__Task goal__: Scan the listing for the word "degrees" and give the number of lines where it appears, with no other text.

##############################

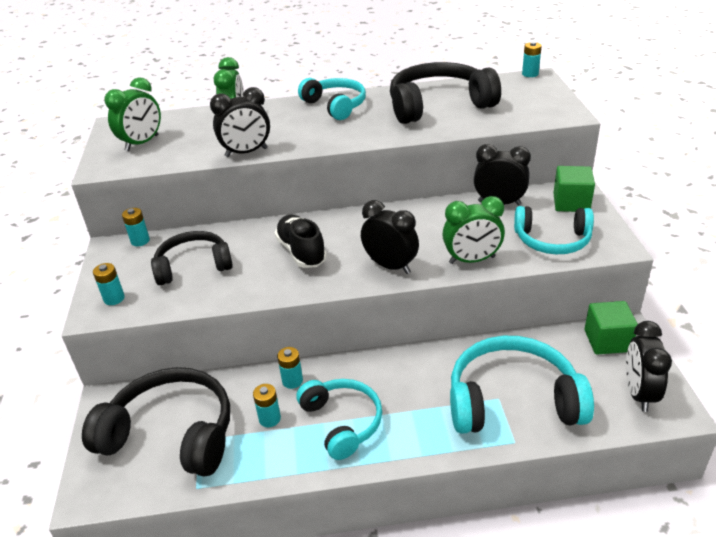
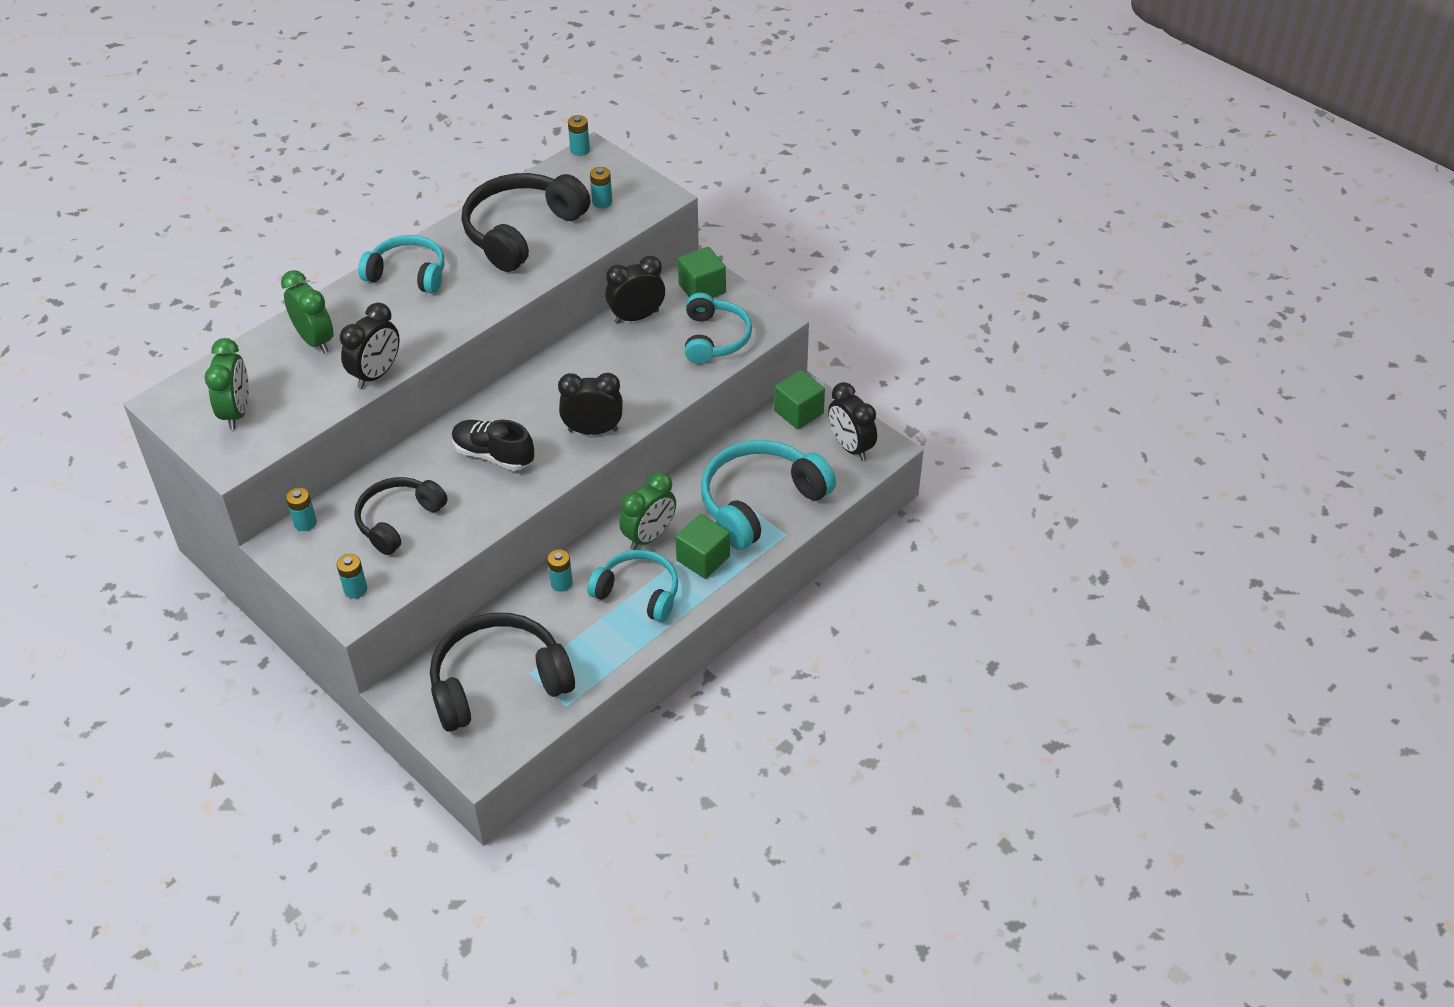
camera: 40 degrees left, 10 degrees up
(269, 419) = (573, 623): turquoise battery -> turquoise battery (602, 202)
(421, 423) = (703, 558): none -> green cube
(472, 260) = (661, 390): green clock -> green clock (649, 536)
(552, 240) = (714, 338): turquoise headphones -> turquoise headphones turned 60 degrees counterclockwise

##############################

__Written response__: 2